● **Directions for this task**:
Reproduce all the records word for word. Omit images.

● **Source material**:
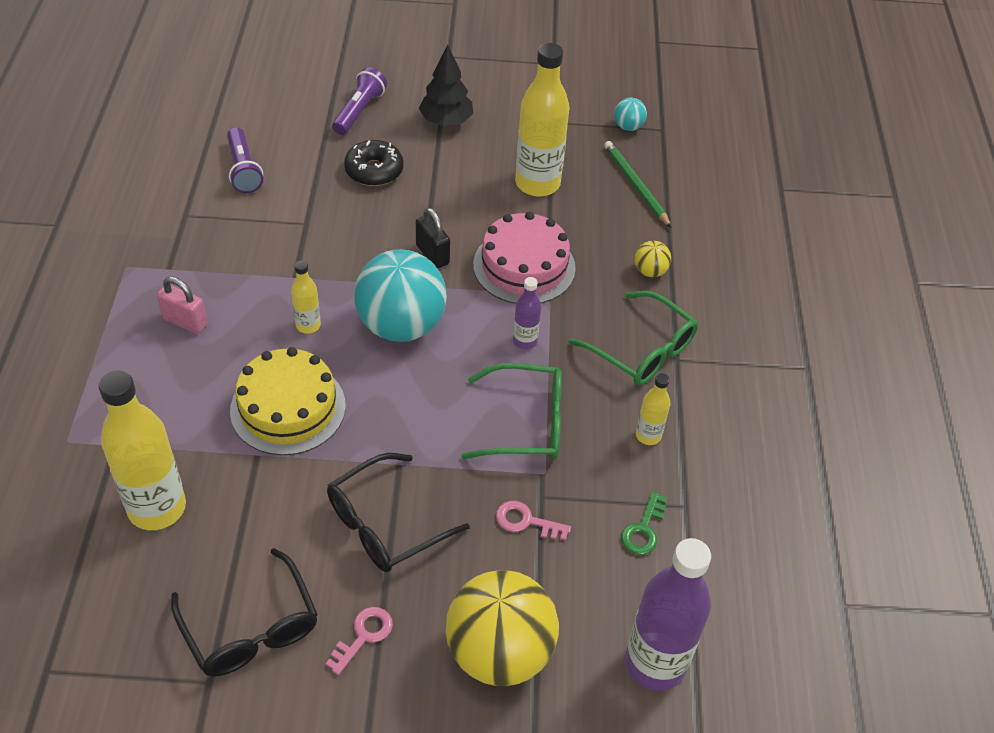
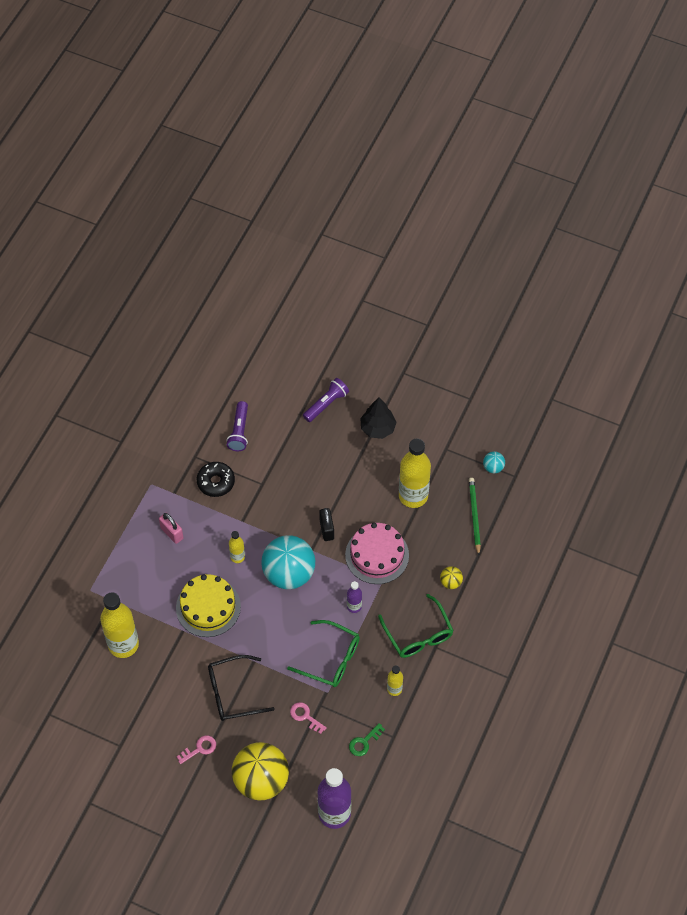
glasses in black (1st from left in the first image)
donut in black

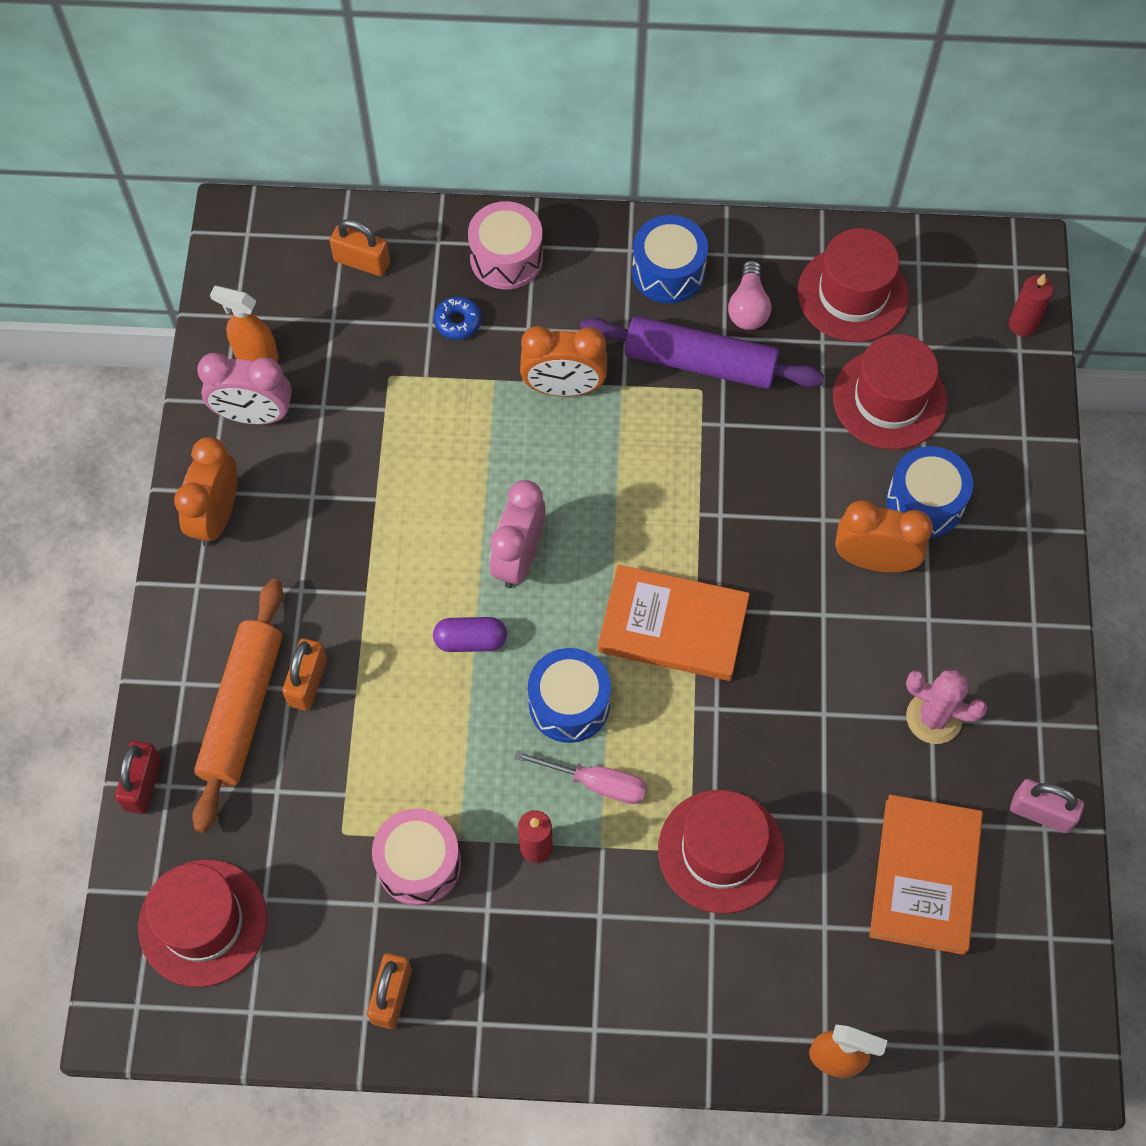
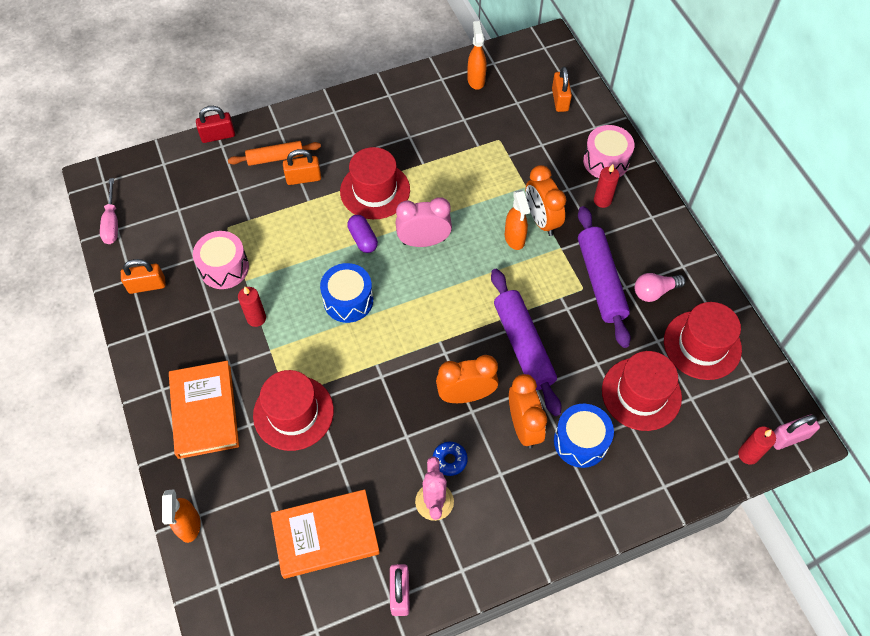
hat in red (2nd from left)
clock in orange (1st from left)
rolling pin in orange
clock in pink (1st from left in the first image)
donut in blue
screwdriver in pink
book in orange (1st from left)
drum in blue (2nd from left in the first image)
rolling pin in purple (1st from left)
spray bottle in orange (3rd from left)
candle in red (2nd from left)
padlock in pink (2nd from left)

● **Reply**:
glasses in black (1st from left in the first image)
donut in black

hat in red (2nd from left)
clock in orange (1st from left)
rolling pin in orange
clock in pink (1st from left in the first image)
donut in blue
screwdriver in pink
book in orange (1st from left)
drum in blue (2nd from left in the first image)
rolling pin in purple (1st from left)
spray bottle in orange (3rd from left)
candle in red (2nd from left)
padlock in pink (2nd from left)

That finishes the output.